──────── Stored data

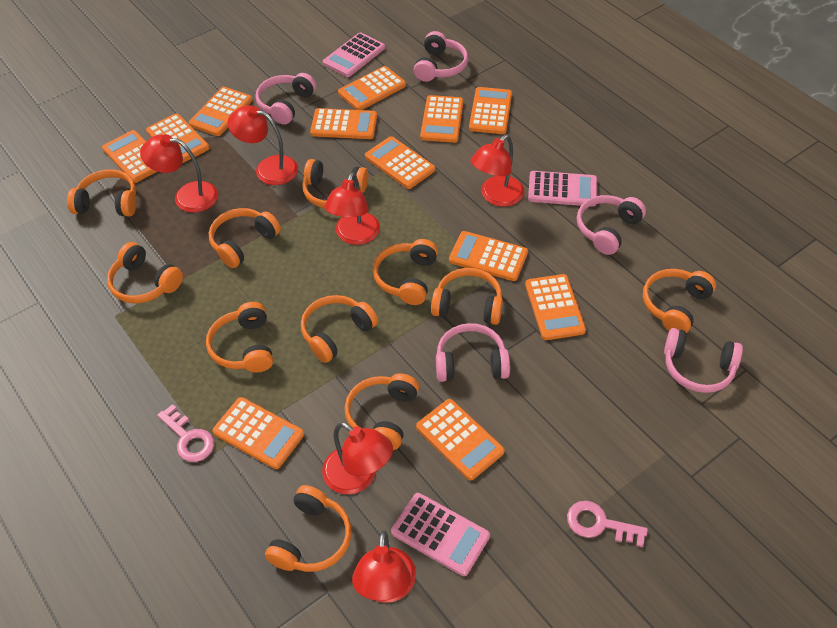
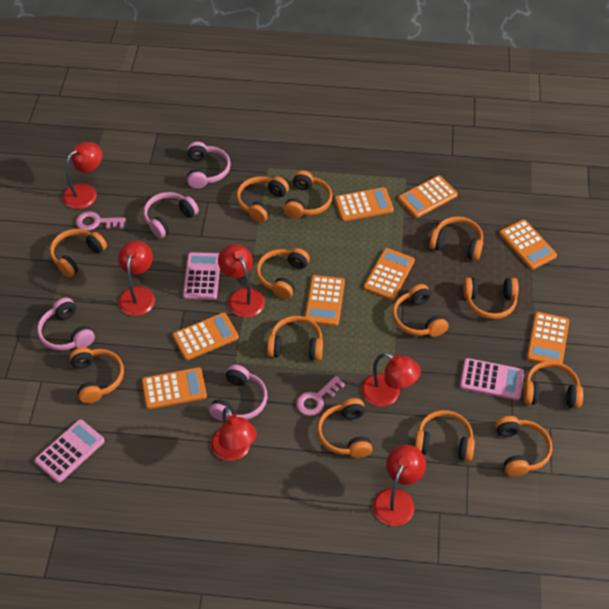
orange calculator: 12 -> 8
orange headphones: 11 -> 13
pink headphones: 5 -> 4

────────────────

What is expected.
Go through the listing above. Show each line where the word "orange" is found.

Answer for the task.
orange calculator: 12 -> 8
orange headphones: 11 -> 13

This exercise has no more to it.